Display each line of the listing below that contains the string "none", counting only matches with the same capitalization.
⁂
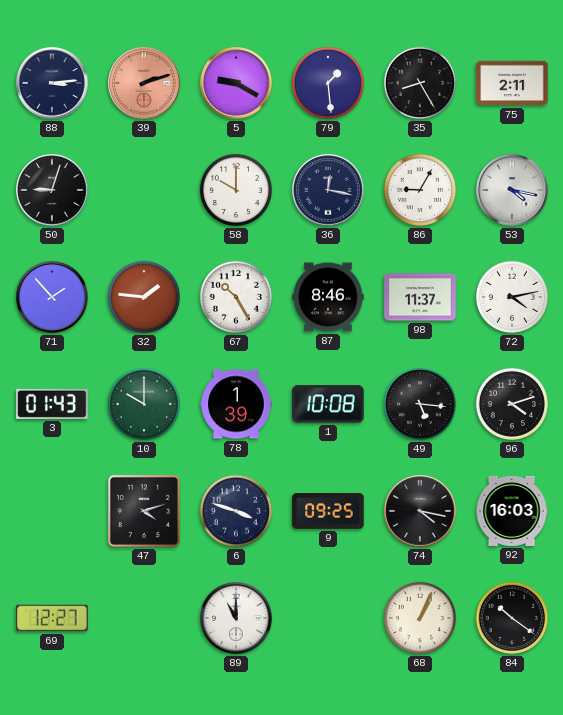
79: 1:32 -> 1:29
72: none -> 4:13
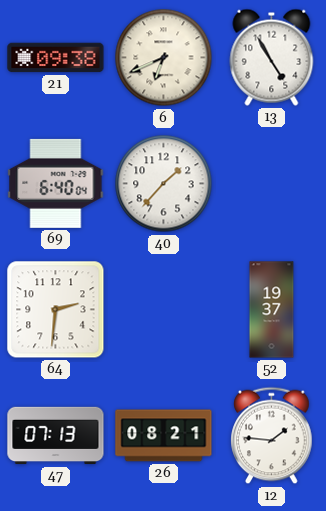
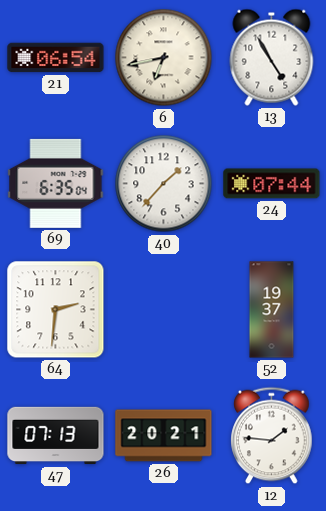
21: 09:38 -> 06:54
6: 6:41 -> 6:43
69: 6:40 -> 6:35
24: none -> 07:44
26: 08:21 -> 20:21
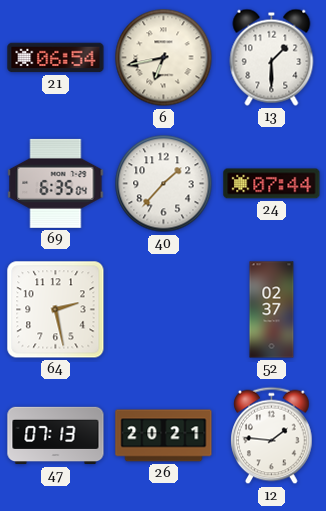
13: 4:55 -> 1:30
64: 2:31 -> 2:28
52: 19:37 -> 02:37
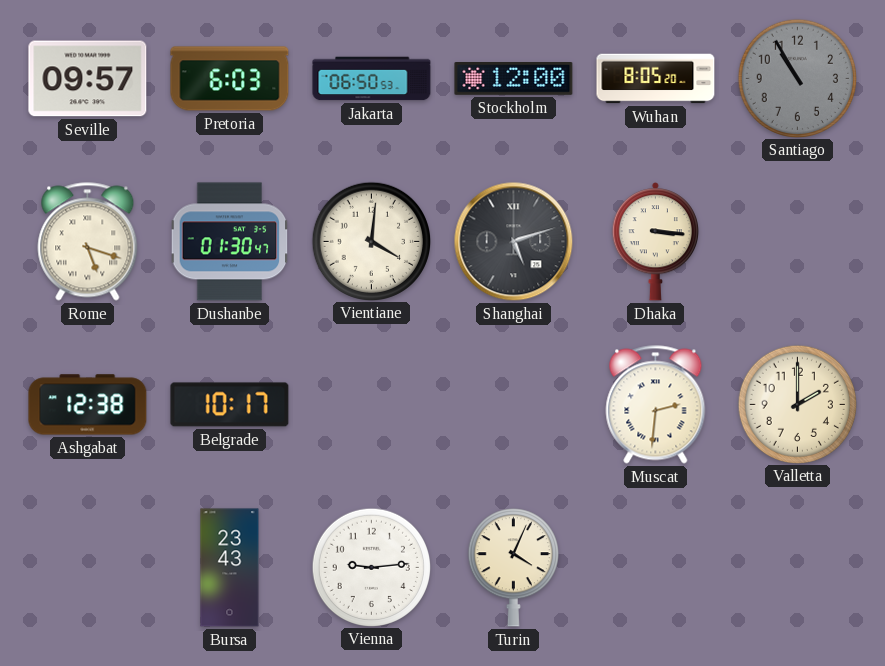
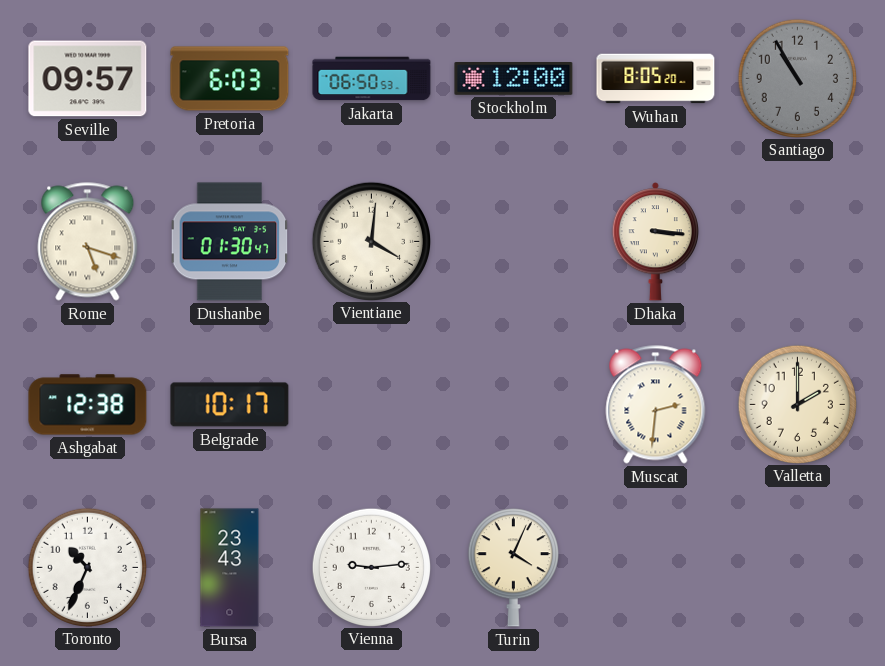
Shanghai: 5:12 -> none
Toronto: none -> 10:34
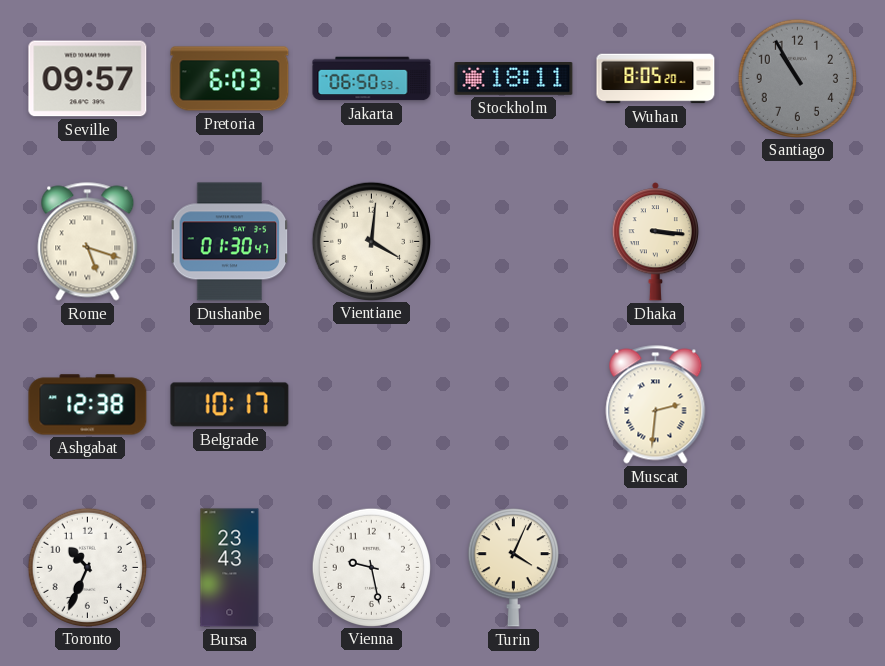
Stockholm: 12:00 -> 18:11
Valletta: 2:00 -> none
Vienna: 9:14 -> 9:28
⁂
◆ Result of this task
72: none -> 4:13
24: none -> 07:44
Shanghai: 5:12 -> none
Toronto: none -> 10:34
Valletta: 2:00 -> none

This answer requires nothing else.